(Work required) Taking the line that contains "BAT201: 3V (plus" as the first, copy each line exactly up to and including the last line below.
== Exercise input
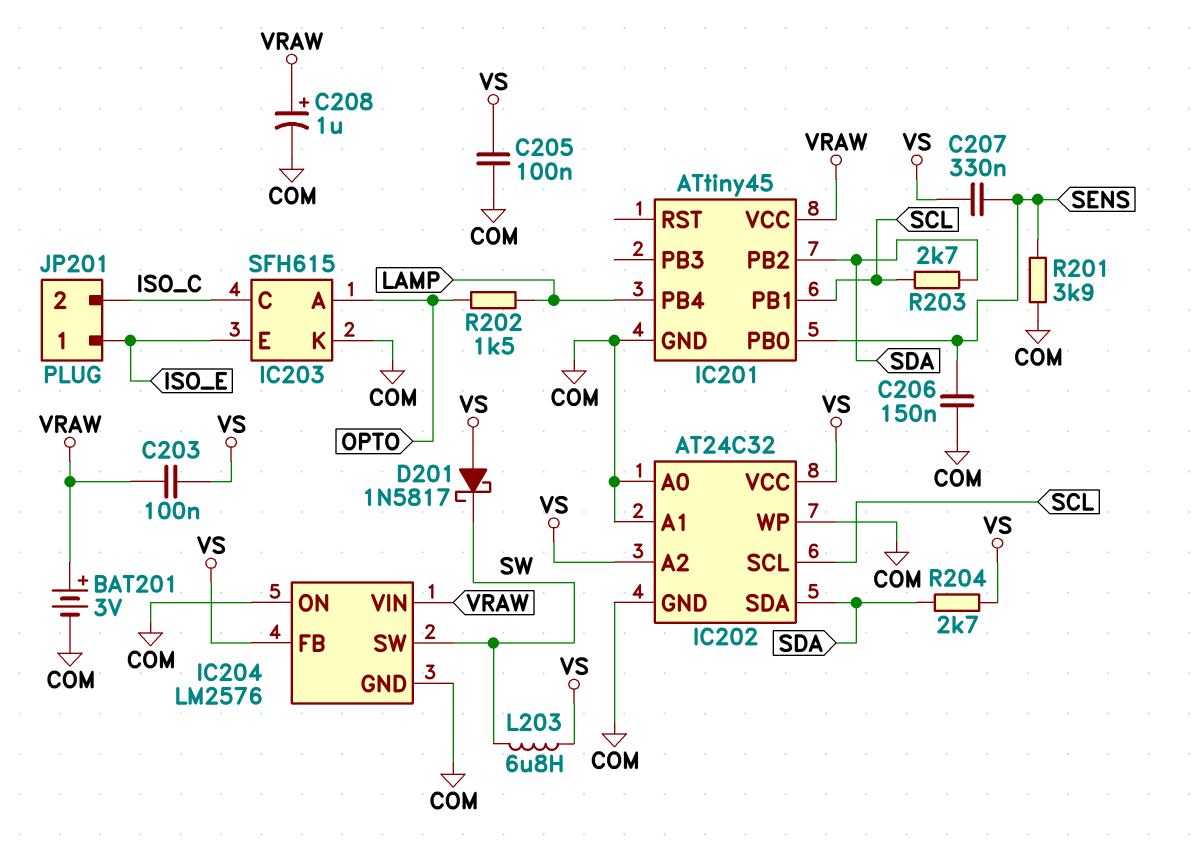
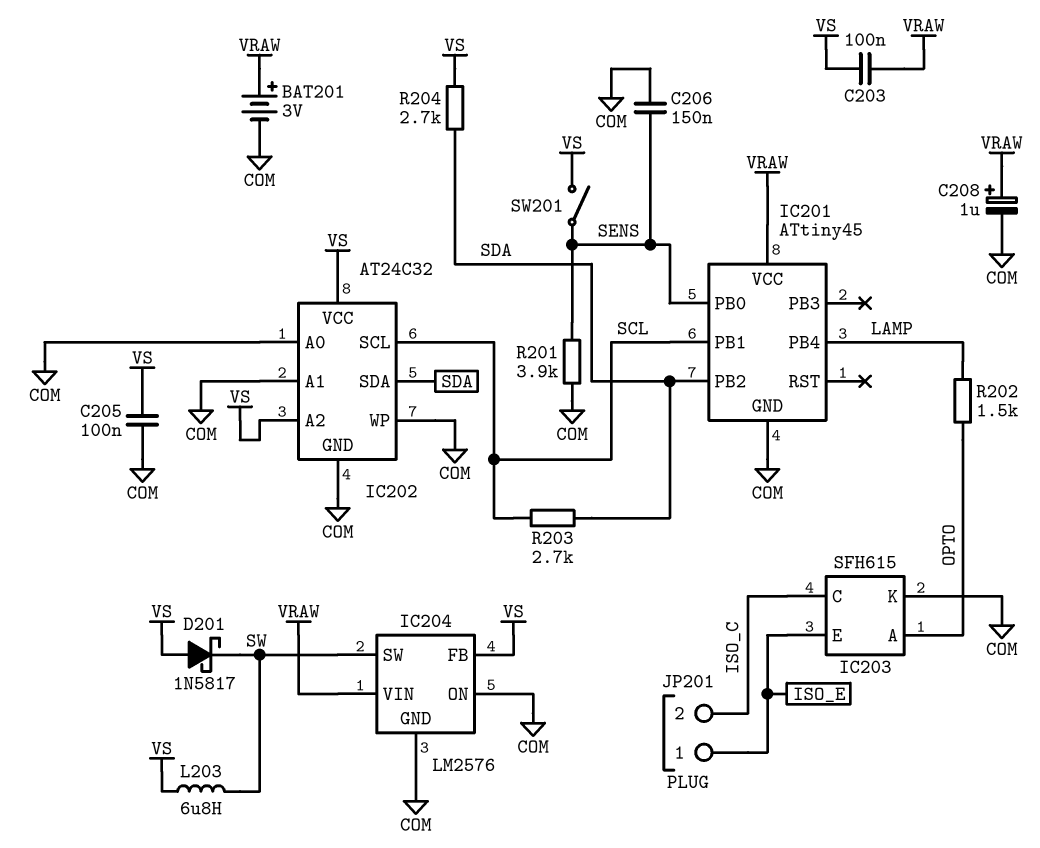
C207: 330nF (SENS, VS) -> none
SW201: none -> switch (SENS, VS)

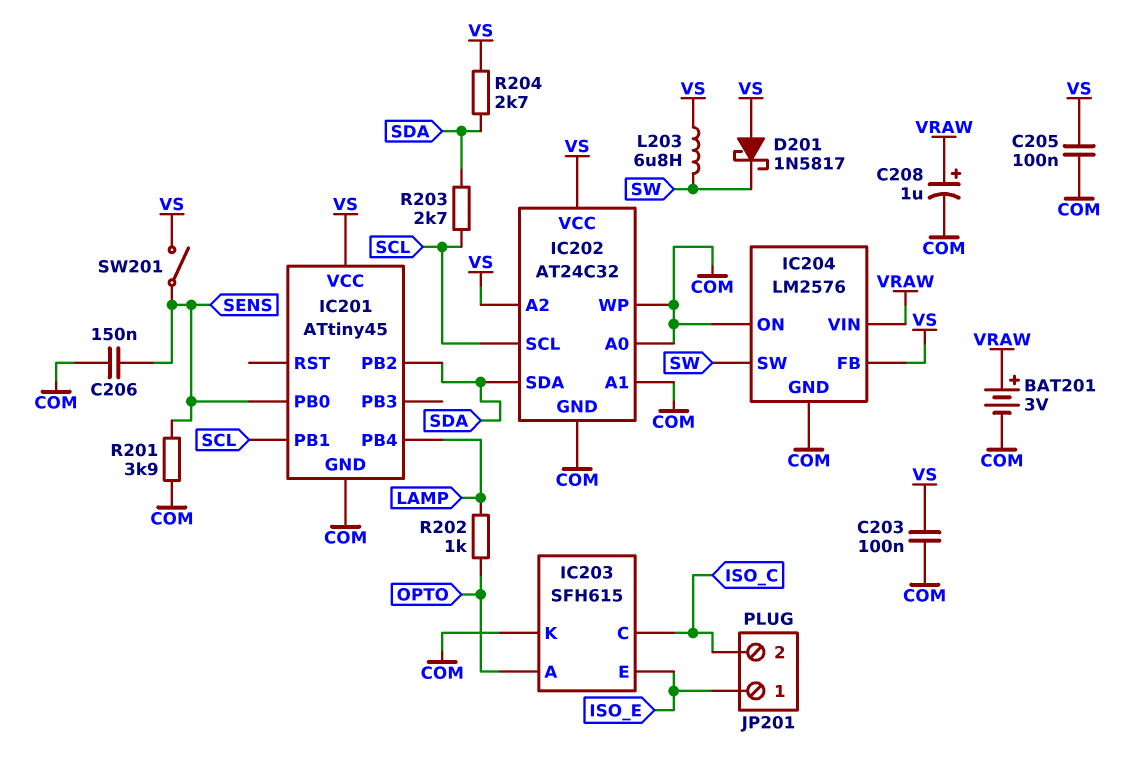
C203: 100nF (VRAW, VS) -> 100nF (COM, VS)
IC201 pin VCC: VRAW -> VS
R202: 1.5k (LAMP, OPTO) -> 1k (LAMP, OPTO)

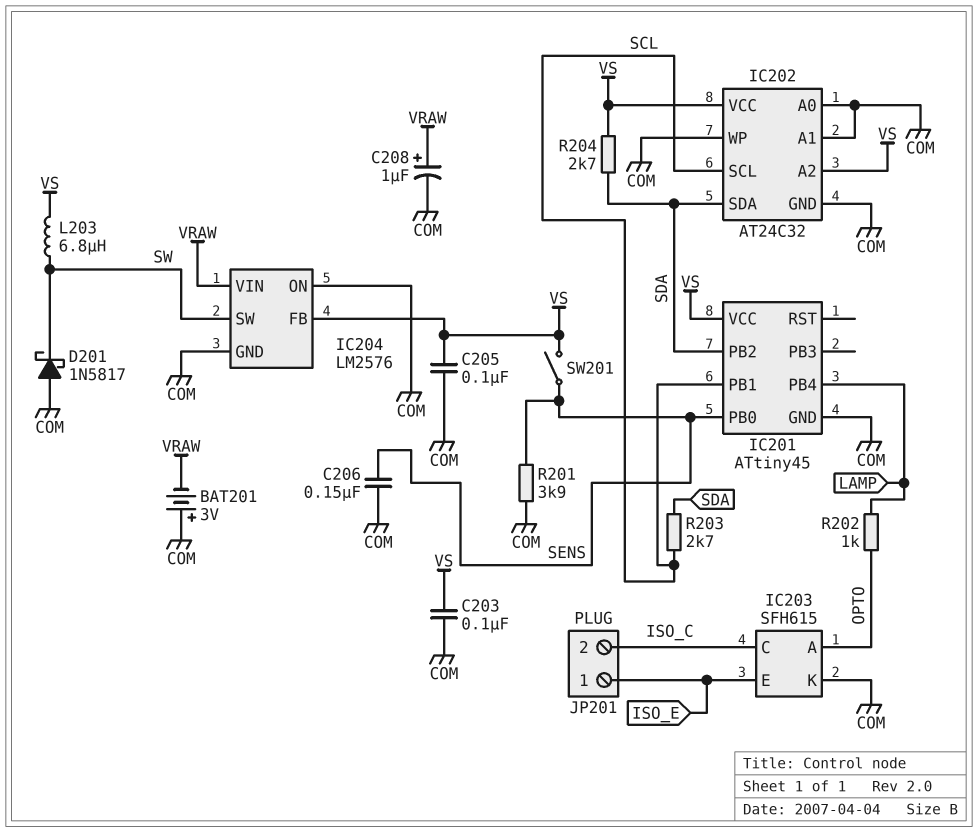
BAT201: 3V (plus VRAW, minus COM) -> 3V (plus COM, minus VRAW)
D201: schottky 1N5817 (A VS, K SW) -> schottky 1N5817 (A COM, K SW)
====
(Finished exercise)
BAT201: 3V (plus VRAW, minus COM) -> 3V (plus COM, minus VRAW)
D201: schottky 1N5817 (A VS, K SW) -> schottky 1N5817 (A COM, K SW)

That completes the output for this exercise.